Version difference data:
..............................
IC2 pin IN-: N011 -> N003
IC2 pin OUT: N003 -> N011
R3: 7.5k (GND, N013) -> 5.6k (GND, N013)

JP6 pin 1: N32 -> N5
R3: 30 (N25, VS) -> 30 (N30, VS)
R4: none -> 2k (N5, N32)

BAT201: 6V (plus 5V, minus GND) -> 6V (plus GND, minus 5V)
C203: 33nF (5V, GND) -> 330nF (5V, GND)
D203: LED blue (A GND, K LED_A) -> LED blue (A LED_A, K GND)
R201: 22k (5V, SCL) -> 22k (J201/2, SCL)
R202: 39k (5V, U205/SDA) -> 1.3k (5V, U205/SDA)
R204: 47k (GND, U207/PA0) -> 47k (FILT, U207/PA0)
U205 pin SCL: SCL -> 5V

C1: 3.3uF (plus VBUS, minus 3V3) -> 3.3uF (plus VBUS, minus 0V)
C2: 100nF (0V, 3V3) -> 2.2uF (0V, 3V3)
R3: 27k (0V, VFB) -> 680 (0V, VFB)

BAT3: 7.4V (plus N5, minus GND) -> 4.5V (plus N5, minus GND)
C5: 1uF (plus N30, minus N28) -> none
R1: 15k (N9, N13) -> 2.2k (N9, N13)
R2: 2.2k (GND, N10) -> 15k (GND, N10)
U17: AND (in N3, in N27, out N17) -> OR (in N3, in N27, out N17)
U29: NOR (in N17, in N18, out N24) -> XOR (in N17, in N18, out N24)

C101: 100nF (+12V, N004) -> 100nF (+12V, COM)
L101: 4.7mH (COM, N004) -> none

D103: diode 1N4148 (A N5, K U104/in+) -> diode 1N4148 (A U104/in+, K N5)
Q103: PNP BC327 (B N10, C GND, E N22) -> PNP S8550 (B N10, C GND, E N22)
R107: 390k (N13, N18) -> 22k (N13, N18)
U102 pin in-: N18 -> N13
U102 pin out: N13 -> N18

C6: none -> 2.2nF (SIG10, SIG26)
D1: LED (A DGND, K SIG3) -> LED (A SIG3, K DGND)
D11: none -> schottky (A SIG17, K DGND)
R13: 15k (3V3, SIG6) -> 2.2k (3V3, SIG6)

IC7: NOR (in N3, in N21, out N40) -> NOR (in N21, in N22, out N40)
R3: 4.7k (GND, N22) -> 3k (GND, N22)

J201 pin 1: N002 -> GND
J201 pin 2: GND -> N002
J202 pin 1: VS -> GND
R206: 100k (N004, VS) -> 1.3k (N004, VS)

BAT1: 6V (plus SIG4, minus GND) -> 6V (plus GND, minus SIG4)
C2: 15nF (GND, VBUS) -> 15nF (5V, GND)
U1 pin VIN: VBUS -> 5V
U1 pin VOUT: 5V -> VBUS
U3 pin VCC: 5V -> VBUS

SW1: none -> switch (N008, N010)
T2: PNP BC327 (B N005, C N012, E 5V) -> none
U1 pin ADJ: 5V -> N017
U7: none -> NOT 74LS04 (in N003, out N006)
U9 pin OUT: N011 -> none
..............................
* _What the task asks_
Only lines holding the word "VBUS" belong in the answer; copy all of them from the records.

* _Answer_
C1: 3.3uF (plus VBUS, minus 3V3) -> 3.3uF (plus VBUS, minus 0V)
C2: 15nF (GND, VBUS) -> 15nF (5V, GND)
U1 pin VIN: VBUS -> 5V
U1 pin VOUT: 5V -> VBUS
U3 pin VCC: 5V -> VBUS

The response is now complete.